Collected data entries
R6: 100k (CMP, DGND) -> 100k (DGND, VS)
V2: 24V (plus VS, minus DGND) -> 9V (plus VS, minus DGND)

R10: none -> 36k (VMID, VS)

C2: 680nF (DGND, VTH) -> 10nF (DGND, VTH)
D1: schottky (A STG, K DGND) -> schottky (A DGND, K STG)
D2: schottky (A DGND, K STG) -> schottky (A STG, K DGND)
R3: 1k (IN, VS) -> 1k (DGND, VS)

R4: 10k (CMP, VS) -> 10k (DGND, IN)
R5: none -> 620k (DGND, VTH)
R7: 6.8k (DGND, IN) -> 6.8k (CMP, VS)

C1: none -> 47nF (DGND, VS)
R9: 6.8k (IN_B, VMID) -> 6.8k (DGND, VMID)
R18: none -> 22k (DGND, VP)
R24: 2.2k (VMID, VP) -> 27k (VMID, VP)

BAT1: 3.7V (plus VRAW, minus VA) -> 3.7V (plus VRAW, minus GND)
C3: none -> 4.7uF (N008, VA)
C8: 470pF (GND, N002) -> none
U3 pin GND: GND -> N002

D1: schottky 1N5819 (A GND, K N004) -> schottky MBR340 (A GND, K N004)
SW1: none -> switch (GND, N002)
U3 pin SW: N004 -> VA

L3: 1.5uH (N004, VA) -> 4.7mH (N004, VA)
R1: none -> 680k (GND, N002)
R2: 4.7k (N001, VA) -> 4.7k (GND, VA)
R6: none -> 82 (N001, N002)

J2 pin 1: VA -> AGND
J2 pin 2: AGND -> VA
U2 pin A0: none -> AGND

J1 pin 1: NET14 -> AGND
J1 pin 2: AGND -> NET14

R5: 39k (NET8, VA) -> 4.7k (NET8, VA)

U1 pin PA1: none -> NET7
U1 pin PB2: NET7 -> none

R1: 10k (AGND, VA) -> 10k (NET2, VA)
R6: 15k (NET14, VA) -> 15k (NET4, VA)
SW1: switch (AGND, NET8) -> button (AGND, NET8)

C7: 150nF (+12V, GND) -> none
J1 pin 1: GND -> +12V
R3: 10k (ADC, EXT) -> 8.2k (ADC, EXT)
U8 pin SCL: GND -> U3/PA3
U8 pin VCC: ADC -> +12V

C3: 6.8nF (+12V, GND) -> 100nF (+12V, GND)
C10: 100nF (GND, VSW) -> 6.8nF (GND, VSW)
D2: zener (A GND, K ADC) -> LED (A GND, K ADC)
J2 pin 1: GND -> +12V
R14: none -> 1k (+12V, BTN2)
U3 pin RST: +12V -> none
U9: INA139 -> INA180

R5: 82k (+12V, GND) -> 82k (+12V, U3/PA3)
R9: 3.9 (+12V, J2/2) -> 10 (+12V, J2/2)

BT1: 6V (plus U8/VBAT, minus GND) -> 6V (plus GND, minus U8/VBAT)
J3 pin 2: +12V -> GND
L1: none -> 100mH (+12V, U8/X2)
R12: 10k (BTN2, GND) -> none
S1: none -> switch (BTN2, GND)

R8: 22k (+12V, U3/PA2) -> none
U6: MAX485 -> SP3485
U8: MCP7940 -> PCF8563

▶ **Task description**: Please print exactly the lines from the one containing "C3: 6.8nF (+12V, GND) -> 100nF (+12V, GND)" through the last line of the records, both included, and nothing else.

▶ **Answer space**:
C3: 6.8nF (+12V, GND) -> 100nF (+12V, GND)
C10: 100nF (GND, VSW) -> 6.8nF (GND, VSW)
D2: zener (A GND, K ADC) -> LED (A GND, K ADC)
J2 pin 1: GND -> +12V
R14: none -> 1k (+12V, BTN2)
U3 pin RST: +12V -> none
U9: INA139 -> INA180

R5: 82k (+12V, GND) -> 82k (+12V, U3/PA3)
R9: 3.9 (+12V, J2/2) -> 10 (+12V, J2/2)

BT1: 6V (plus U8/VBAT, minus GND) -> 6V (plus GND, minus U8/VBAT)
J3 pin 2: +12V -> GND
L1: none -> 100mH (+12V, U8/X2)
R12: 10k (BTN2, GND) -> none
S1: none -> switch (BTN2, GND)

R8: 22k (+12V, U3/PA2) -> none
U6: MAX485 -> SP3485
U8: MCP7940 -> PCF8563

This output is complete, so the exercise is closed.